Your objective:
Output the data unchanged and complete, minus the images.

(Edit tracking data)
·····
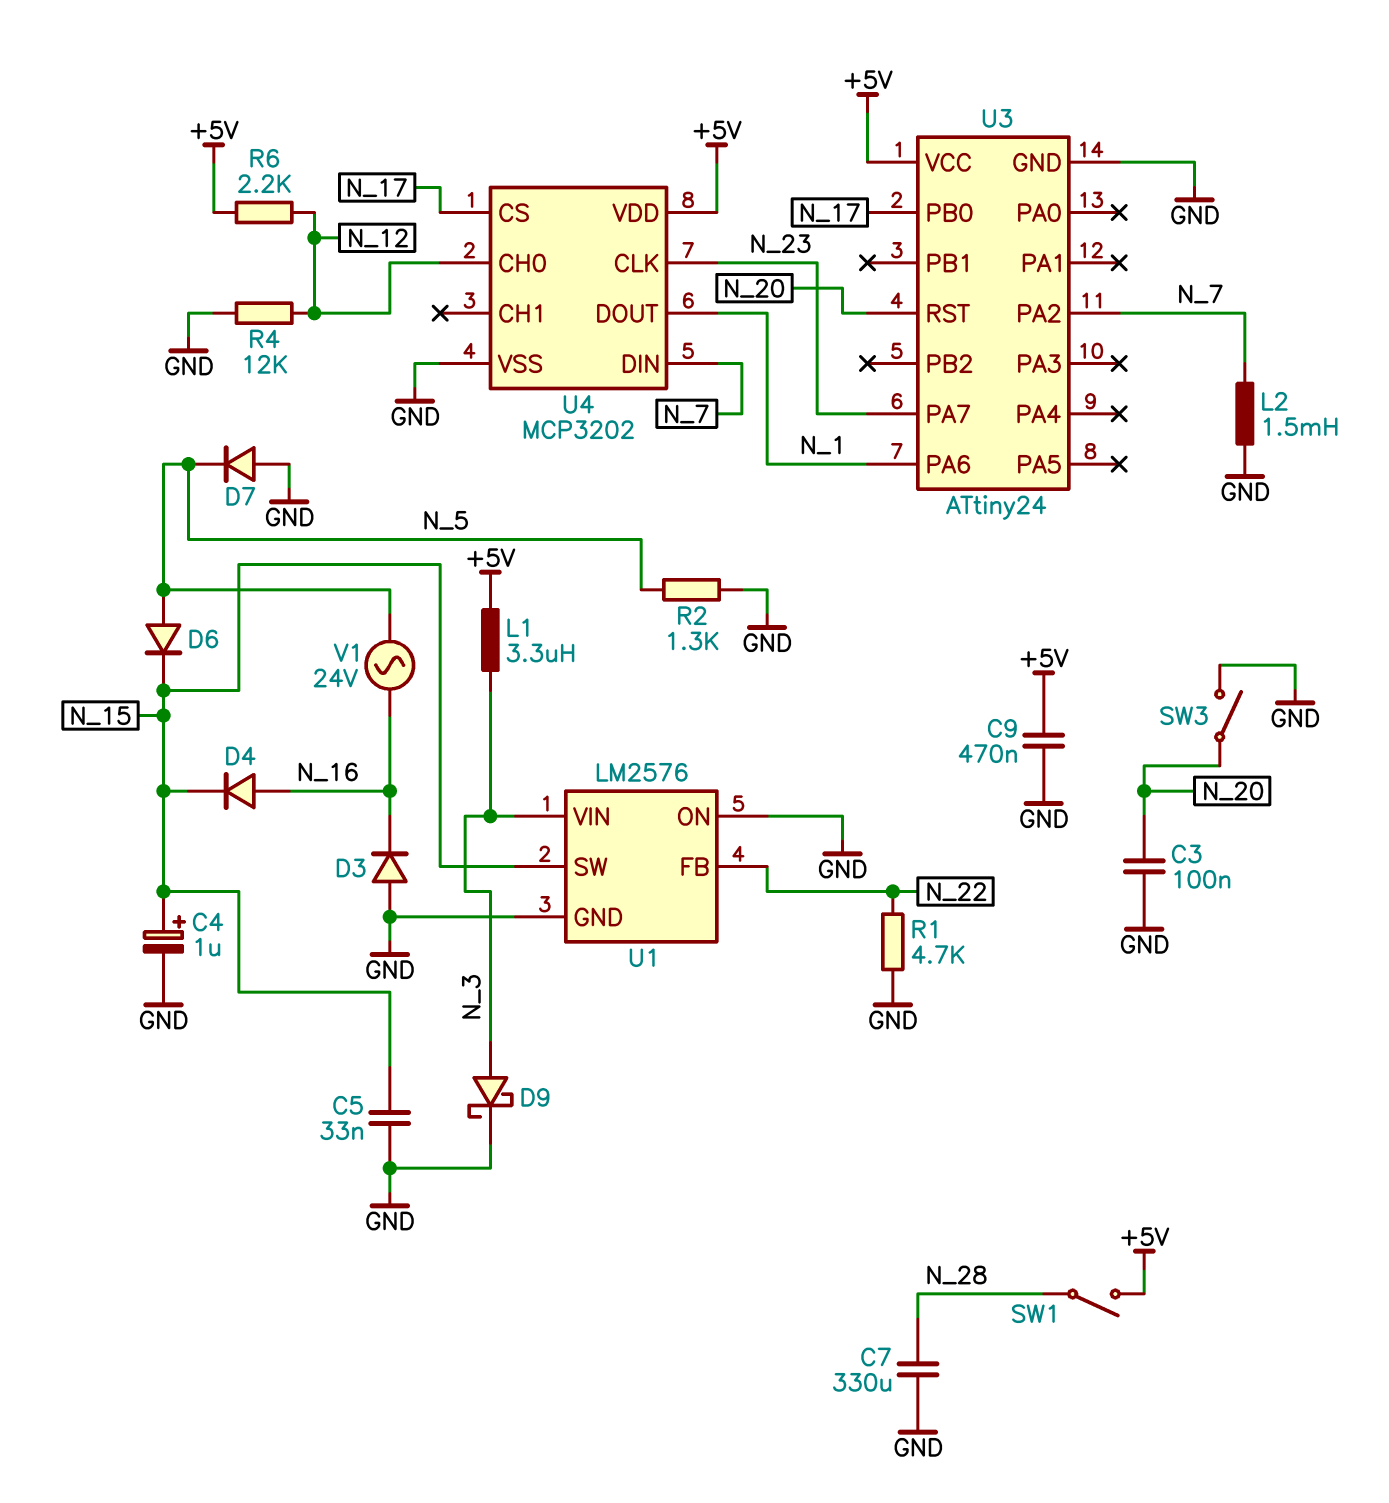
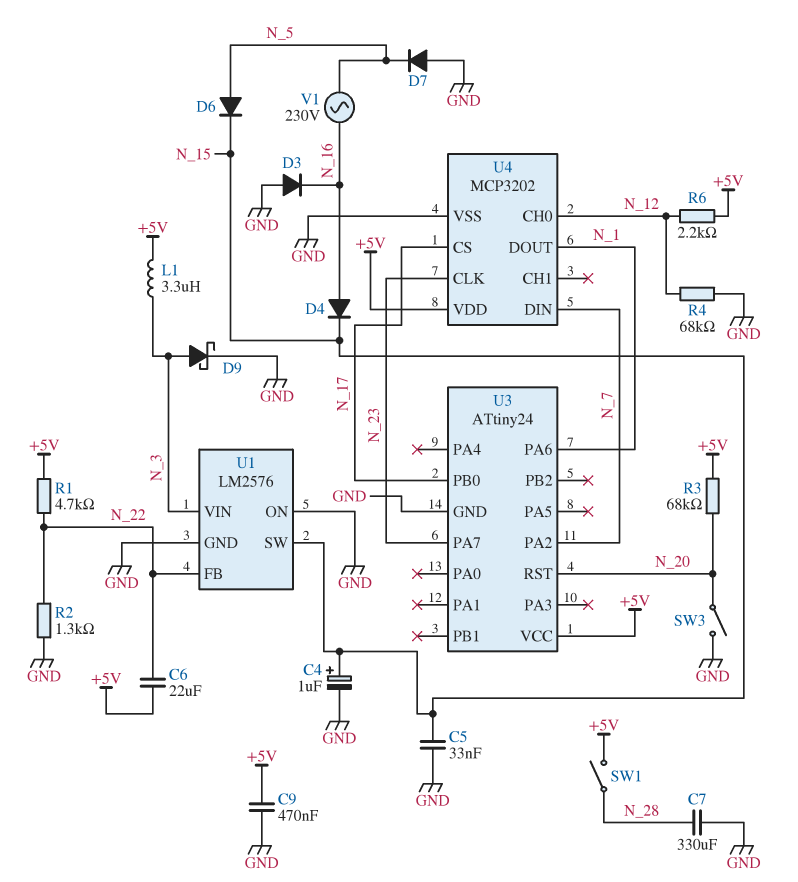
C3: 100nF (GND, N_20) -> none
C6: none -> 22uF (+5V, N_22)
L2: 1.5mH (GND, N_7) -> none
R1: 4.7k (GND, N_22) -> 4.7k (+5V, N_22)
R2: 1.3k (GND, N_5) -> 1.3k (GND, N_22)
R3: none -> 68k (+5V, N_20)
R4: 12k (GND, N_12) -> 68k (GND, N_12)
V1: AC 24V (N_5, N_16) -> AC 230V (N_5, N_16)

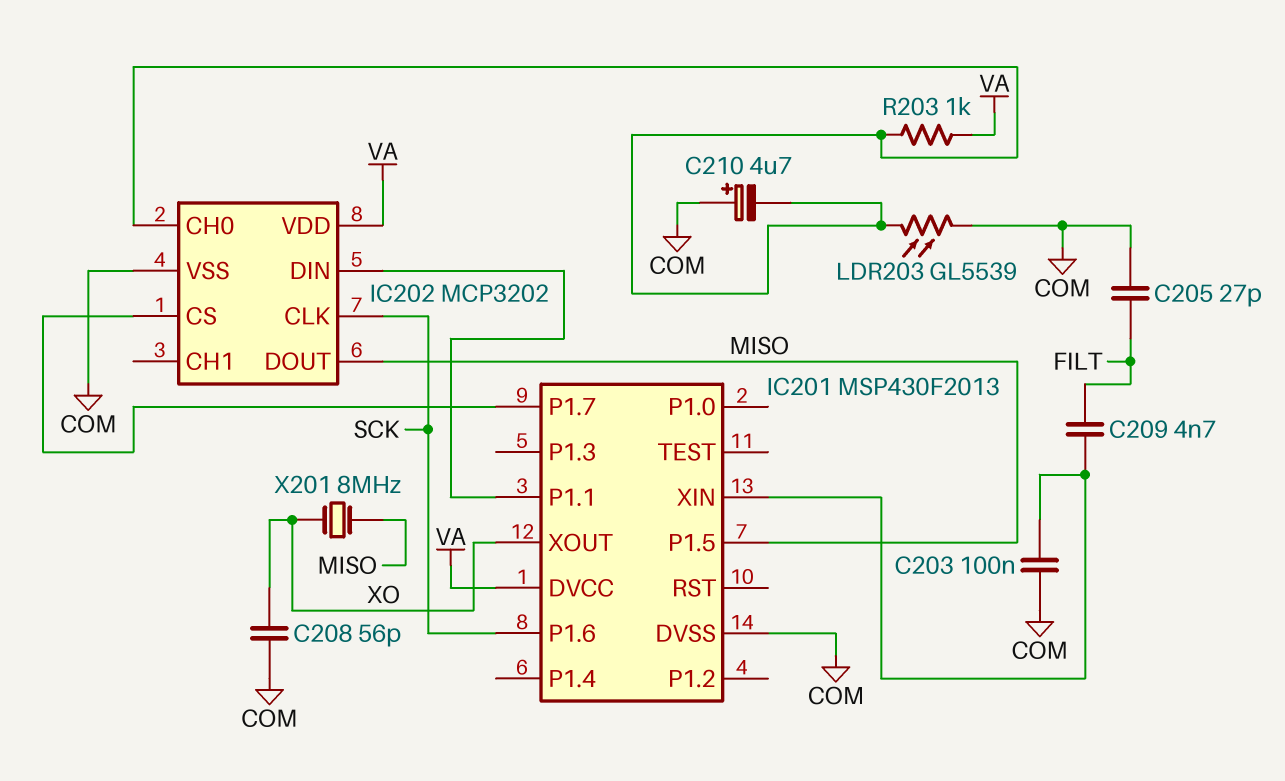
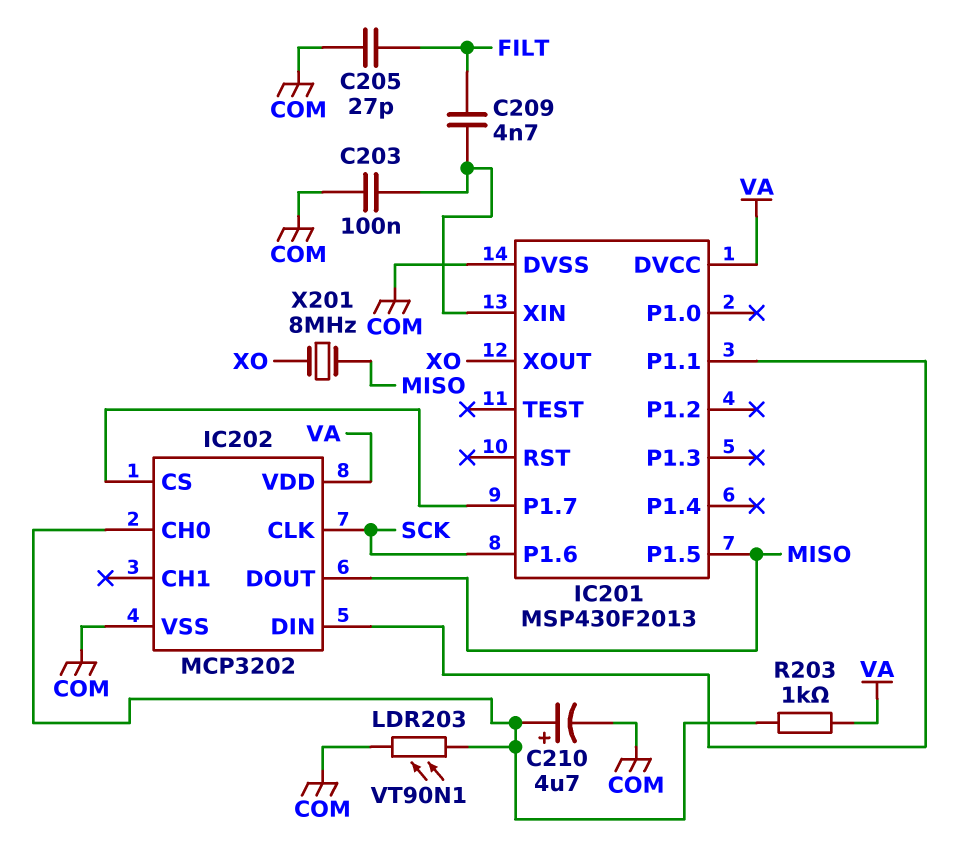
C208: 56pF (COM, XO) -> none
C210: 4.7uF (plus COM, minus IC202/CH0) -> 4.7uF (plus IC202/CH0, minus COM)
LDR203: GL5539 (COM, IC202/CH0) -> VT90N1 (COM, IC202/CH0)

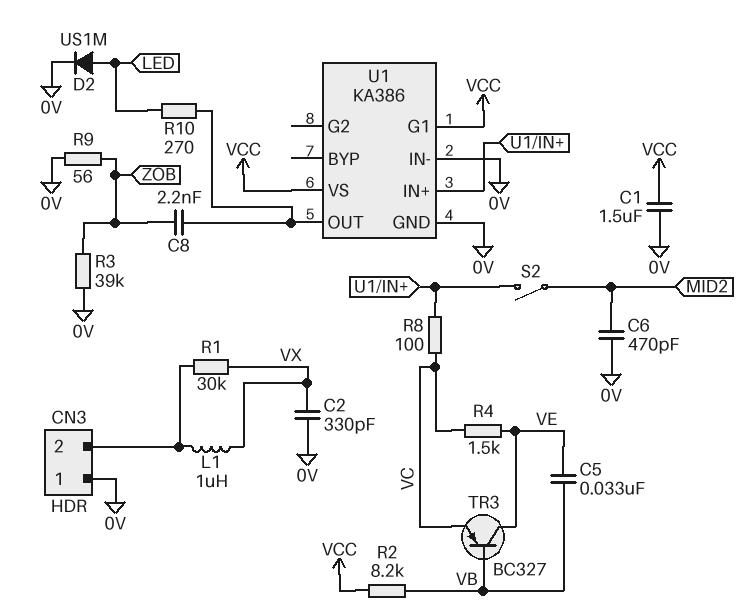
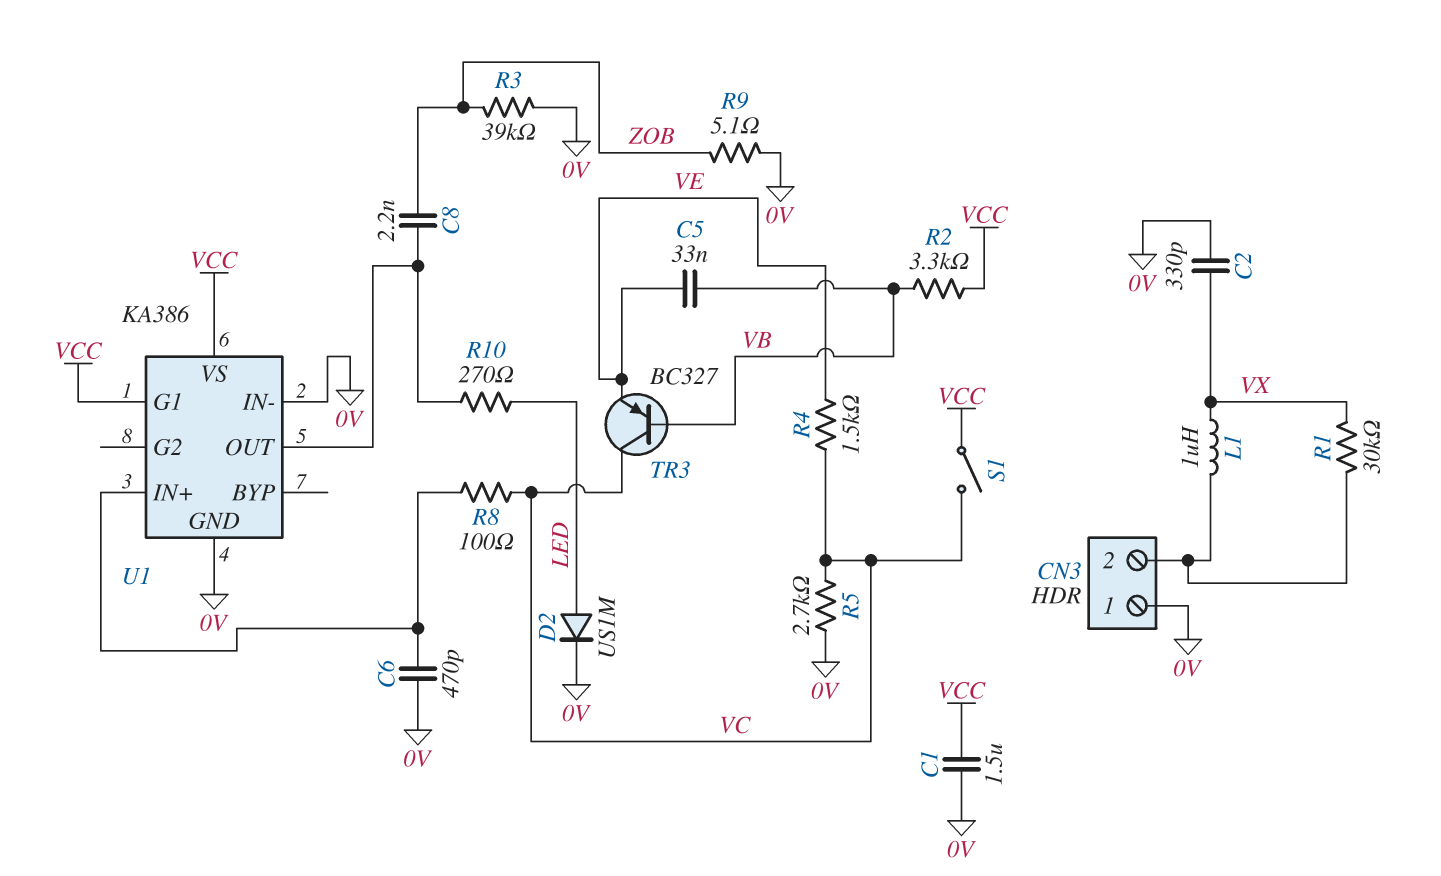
C6: 470pF (0V, MID2) -> 470pF (0V, U1/IN+)
R2: 8.2k (VB, VCC) -> 3.3k (VB, VCC)
R5: none -> 2.7k (0V, VC)
R9: 56 (0V, ZOB) -> 5.1 (0V, ZOB)
S1: none -> switch (VC, VCC)
S2: switch (MID2, U1/IN+) -> none
TR3: PNP BC327 (B VB, C VE, E VC) -> PNP BC327 (B VB, C VC, E VE)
·····
Exercise answer:
C3: 100nF (GND, N_20) -> none
C6: none -> 22uF (+5V, N_22)
L2: 1.5mH (GND, N_7) -> none
R1: 4.7k (GND, N_22) -> 4.7k (+5V, N_22)
R2: 1.3k (GND, N_5) -> 1.3k (GND, N_22)
R3: none -> 68k (+5V, N_20)
R4: 12k (GND, N_12) -> 68k (GND, N_12)
V1: AC 24V (N_5, N_16) -> AC 230V (N_5, N_16)

C208: 56pF (COM, XO) -> none
C210: 4.7uF (plus COM, minus IC202/CH0) -> 4.7uF (plus IC202/CH0, minus COM)
LDR203: GL5539 (COM, IC202/CH0) -> VT90N1 (COM, IC202/CH0)

C6: 470pF (0V, MID2) -> 470pF (0V, U1/IN+)
R2: 8.2k (VB, VCC) -> 3.3k (VB, VCC)
R5: none -> 2.7k (0V, VC)
R9: 56 (0V, ZOB) -> 5.1 (0V, ZOB)
S1: none -> switch (VC, VCC)
S2: switch (MID2, U1/IN+) -> none
TR3: PNP BC327 (B VB, C VE, E VC) -> PNP BC327 (B VB, C VC, E VE)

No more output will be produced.